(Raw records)
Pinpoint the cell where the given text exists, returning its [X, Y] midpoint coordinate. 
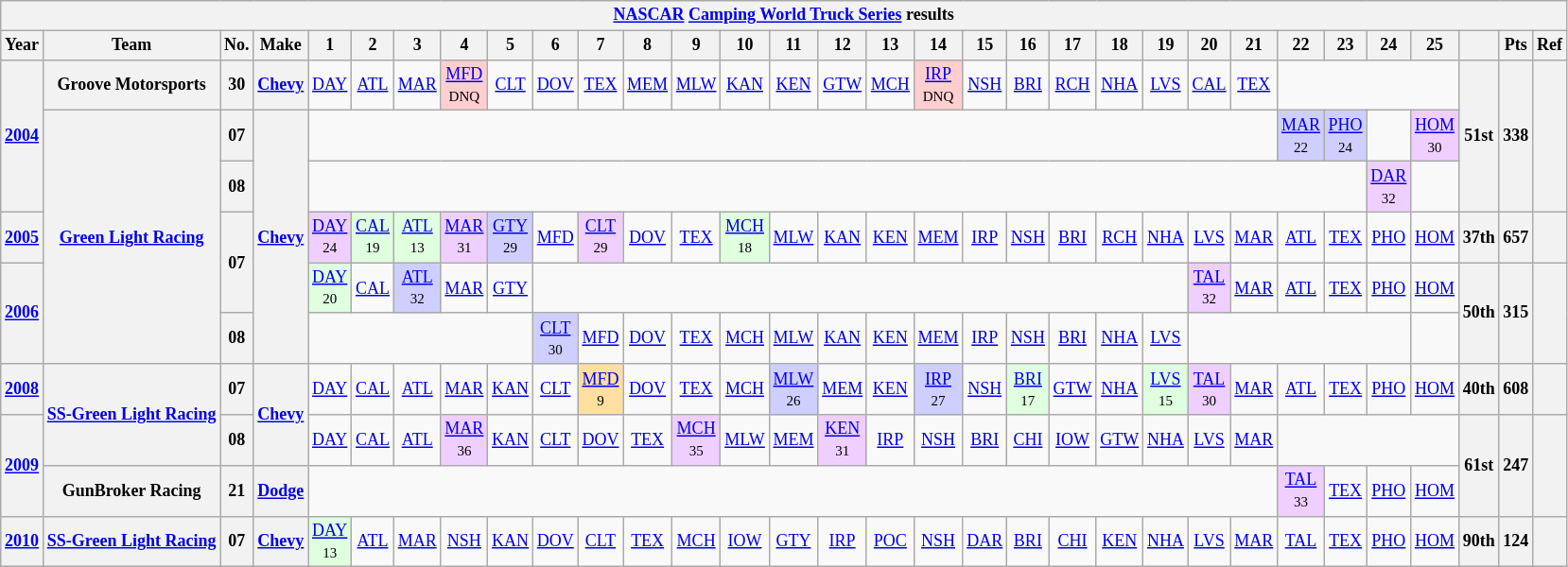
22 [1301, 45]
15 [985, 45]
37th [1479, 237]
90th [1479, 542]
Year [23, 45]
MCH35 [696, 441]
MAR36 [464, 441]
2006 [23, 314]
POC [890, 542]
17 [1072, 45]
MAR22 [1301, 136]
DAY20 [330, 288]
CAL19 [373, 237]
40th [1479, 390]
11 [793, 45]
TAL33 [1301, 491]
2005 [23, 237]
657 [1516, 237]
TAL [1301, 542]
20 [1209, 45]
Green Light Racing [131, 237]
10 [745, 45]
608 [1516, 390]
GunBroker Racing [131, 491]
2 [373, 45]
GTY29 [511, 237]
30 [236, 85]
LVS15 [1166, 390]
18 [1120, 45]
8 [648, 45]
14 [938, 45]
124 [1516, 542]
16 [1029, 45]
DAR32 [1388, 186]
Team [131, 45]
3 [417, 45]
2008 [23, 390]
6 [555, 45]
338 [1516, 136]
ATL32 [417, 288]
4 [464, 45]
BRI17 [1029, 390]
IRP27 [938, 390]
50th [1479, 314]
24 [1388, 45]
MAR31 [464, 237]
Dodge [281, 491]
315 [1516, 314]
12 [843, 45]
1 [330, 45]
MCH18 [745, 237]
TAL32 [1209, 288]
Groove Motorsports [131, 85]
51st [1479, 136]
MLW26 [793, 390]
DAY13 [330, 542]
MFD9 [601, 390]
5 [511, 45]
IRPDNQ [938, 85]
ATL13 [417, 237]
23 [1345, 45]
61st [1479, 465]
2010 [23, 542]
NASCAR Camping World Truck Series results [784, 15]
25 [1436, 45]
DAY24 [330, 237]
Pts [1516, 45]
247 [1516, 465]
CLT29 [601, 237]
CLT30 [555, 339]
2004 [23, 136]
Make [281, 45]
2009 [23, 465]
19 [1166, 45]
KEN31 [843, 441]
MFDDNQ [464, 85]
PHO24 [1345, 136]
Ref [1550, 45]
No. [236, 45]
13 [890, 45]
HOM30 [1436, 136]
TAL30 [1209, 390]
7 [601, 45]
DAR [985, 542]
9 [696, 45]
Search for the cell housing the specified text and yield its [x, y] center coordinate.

---

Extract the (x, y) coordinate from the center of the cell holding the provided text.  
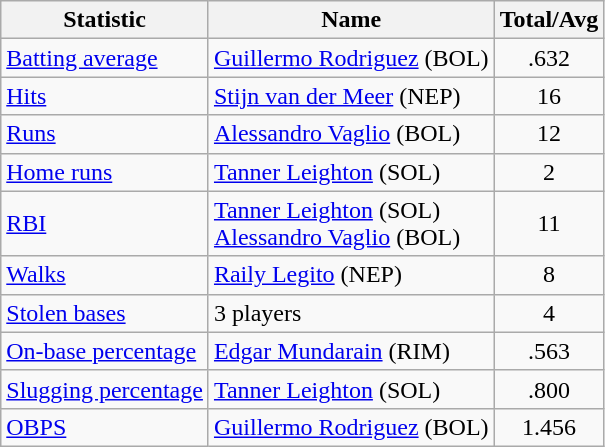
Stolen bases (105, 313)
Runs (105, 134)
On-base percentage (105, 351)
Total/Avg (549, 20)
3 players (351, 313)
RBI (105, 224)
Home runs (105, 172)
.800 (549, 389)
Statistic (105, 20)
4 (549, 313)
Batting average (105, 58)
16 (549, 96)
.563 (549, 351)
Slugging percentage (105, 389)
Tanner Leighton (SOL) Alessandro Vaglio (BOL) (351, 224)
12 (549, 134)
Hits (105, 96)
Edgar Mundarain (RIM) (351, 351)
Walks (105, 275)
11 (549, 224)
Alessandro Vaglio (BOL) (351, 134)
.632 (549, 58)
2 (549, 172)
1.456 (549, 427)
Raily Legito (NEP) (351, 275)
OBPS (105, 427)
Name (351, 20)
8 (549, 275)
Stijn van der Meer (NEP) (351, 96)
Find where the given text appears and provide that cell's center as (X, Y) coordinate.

Problem details: Reproduce the records between the lines holding "Stolen bases (105, 313)" and "Name (351, 20)", inclusive, replacing "percentage" with "percent" and changing nothing else.

Reply:
Stolen bases (105, 313)
Runs (105, 134)
On-base percent (105, 351)
Total/Avg (549, 20)
3 players (351, 313)
RBI (105, 224)
Home runs (105, 172)
.800 (549, 389)
Statistic (105, 20)
4 (549, 313)
Batting average (105, 58)
16 (549, 96)
.563 (549, 351)
Slugging percent (105, 389)
Tanner Leighton (SOL) Alessandro Vaglio (BOL) (351, 224)
12 (549, 134)
Hits (105, 96)
Edgar Mundarain (RIM) (351, 351)
Walks (105, 275)
11 (549, 224)
Alessandro Vaglio (BOL) (351, 134)
.632 (549, 58)
2 (549, 172)
1.456 (549, 427)
Raily Legito (NEP) (351, 275)
OBPS (105, 427)
Name (351, 20)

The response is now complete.